TRY IT
Below is a listing to copy exactly; no image goes into the copy.

SOURCE INFORMATION
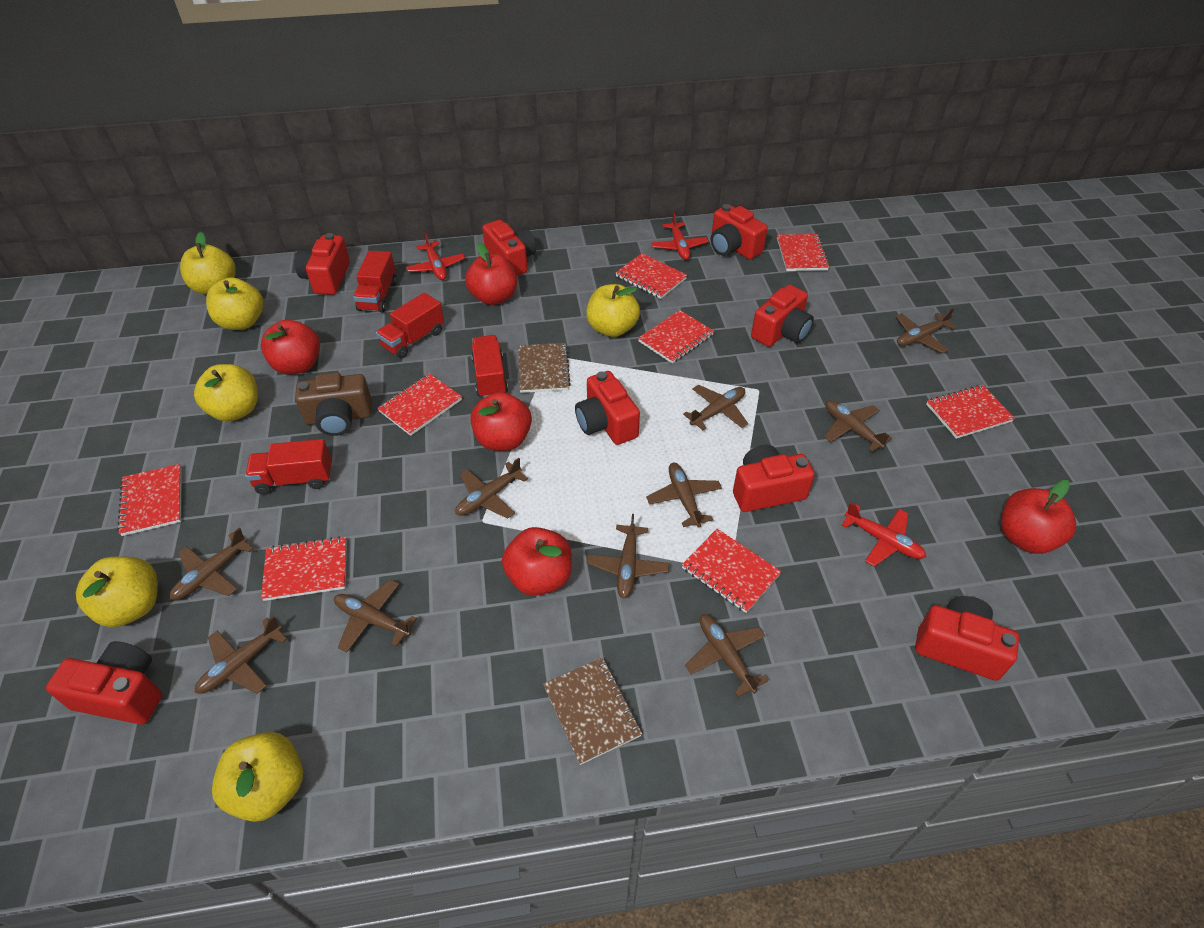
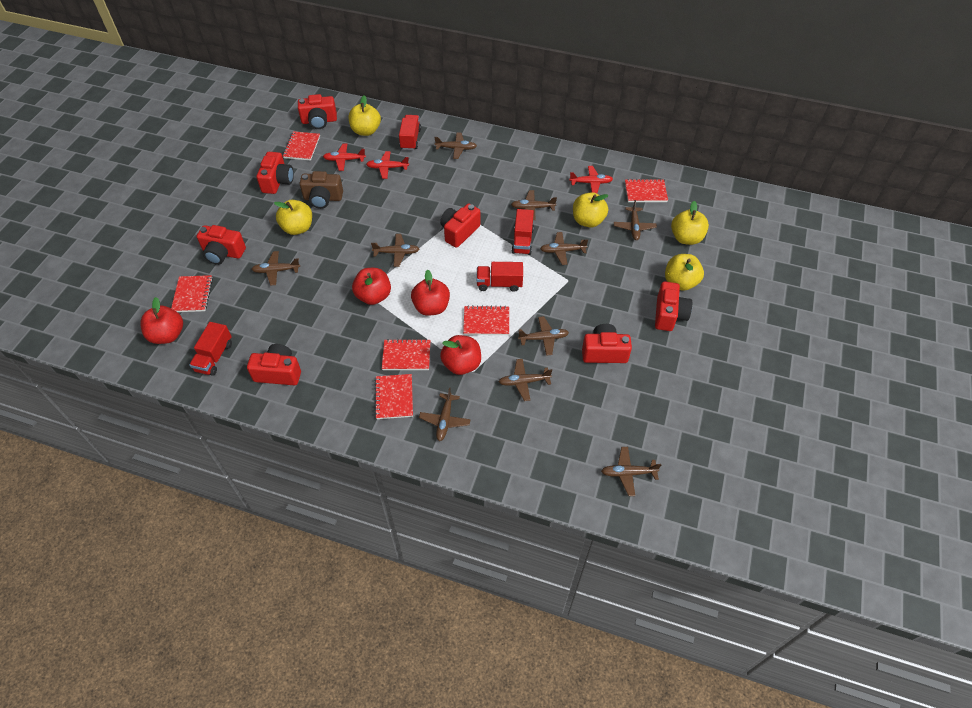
brown notebook: 2 -> 0
red apple: 5 -> 4
red camera: 8 -> 7
red notebook: 8 -> 6
yellow apple: 6 -> 5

EXPECTED ANSWER
brown notebook: 2 -> 0
red apple: 5 -> 4
red camera: 8 -> 7
red notebook: 8 -> 6
yellow apple: 6 -> 5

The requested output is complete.